### REQUIREMENT
Please write out the line containing "camera: 15 degrees right, 20 degrees up" and each line after it through the end of the data, exactly, and nothing else.

◆ ◆ ◆

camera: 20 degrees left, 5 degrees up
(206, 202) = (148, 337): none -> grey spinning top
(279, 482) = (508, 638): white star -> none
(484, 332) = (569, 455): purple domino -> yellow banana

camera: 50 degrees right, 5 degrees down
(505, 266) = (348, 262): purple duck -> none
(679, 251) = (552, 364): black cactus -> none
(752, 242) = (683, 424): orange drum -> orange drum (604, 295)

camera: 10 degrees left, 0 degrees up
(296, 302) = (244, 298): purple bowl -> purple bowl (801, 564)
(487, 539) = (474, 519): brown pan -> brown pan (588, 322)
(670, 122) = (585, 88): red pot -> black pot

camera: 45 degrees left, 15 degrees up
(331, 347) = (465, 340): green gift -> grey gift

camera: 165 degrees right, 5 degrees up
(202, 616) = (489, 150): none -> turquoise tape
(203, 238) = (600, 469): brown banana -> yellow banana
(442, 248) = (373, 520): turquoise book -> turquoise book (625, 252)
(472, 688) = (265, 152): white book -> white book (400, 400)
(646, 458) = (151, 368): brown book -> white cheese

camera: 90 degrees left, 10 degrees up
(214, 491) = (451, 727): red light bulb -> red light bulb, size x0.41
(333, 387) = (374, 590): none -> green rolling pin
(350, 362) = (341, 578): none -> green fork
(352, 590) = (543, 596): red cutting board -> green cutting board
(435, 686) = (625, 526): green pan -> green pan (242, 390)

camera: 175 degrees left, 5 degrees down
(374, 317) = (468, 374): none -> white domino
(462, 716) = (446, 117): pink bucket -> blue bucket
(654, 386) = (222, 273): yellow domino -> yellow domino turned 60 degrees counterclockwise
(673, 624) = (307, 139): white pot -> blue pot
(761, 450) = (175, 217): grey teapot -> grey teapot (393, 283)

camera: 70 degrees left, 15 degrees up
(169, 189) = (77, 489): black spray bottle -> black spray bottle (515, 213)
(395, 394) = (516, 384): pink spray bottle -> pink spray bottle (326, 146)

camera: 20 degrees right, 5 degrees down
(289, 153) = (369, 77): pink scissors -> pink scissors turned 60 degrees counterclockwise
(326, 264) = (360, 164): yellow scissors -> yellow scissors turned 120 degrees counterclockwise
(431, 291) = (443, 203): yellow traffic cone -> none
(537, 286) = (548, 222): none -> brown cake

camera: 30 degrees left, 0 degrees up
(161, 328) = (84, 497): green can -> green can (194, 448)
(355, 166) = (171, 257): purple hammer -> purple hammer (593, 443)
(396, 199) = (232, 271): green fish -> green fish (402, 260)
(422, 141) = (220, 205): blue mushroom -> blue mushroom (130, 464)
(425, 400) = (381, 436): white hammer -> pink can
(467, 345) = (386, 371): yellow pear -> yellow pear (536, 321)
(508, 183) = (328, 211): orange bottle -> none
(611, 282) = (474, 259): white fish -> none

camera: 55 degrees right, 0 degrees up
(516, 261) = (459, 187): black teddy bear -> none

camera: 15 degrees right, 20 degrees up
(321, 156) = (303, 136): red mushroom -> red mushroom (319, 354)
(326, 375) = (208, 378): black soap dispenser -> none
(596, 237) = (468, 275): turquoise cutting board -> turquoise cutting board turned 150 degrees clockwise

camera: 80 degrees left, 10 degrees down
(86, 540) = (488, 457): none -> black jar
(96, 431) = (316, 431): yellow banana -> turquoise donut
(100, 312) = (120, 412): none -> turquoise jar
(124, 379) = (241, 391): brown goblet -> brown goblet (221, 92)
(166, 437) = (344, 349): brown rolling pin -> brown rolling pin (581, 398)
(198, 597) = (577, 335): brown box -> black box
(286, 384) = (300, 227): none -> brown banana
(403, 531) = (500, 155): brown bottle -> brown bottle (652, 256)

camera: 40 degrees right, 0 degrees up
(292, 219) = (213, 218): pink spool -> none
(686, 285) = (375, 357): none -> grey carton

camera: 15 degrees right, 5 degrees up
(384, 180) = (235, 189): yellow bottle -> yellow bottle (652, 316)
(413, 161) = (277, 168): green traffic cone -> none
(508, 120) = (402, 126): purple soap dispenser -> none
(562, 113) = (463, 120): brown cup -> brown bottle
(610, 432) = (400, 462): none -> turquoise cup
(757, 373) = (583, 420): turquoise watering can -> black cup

◆ ◆ ◆

### ANSWER FOR THIS EXERCISE
camera: 15 degrees right, 20 degrees up
(321, 156) = (303, 136): red mushroom -> red mushroom (319, 354)
(326, 375) = (208, 378): black soap dispenser -> none
(596, 237) = (468, 275): turquoise cutting board -> turquoise cutting board turned 150 degrees clockwise

camera: 80 degrees left, 10 degrees down
(86, 540) = (488, 457): none -> black jar
(96, 431) = (316, 431): yellow banana -> turquoise donut
(100, 312) = (120, 412): none -> turquoise jar
(124, 379) = (241, 391): brown goblet -> brown goblet (221, 92)
(166, 437) = (344, 349): brown rolling pin -> brown rolling pin (581, 398)
(198, 597) = (577, 335): brown box -> black box
(286, 384) = (300, 227): none -> brown banana
(403, 531) = (500, 155): brown bottle -> brown bottle (652, 256)

camera: 40 degrees right, 0 degrees up
(292, 219) = (213, 218): pink spool -> none
(686, 285) = (375, 357): none -> grey carton

camera: 15 degrees right, 5 degrees up
(384, 180) = (235, 189): yellow bottle -> yellow bottle (652, 316)
(413, 161) = (277, 168): green traffic cone -> none
(508, 120) = (402, 126): purple soap dispenser -> none
(562, 113) = (463, 120): brown cup -> brown bottle
(610, 432) = (400, 462): none -> turquoise cup
(757, 373) = (583, 420): turquoise watering can -> black cup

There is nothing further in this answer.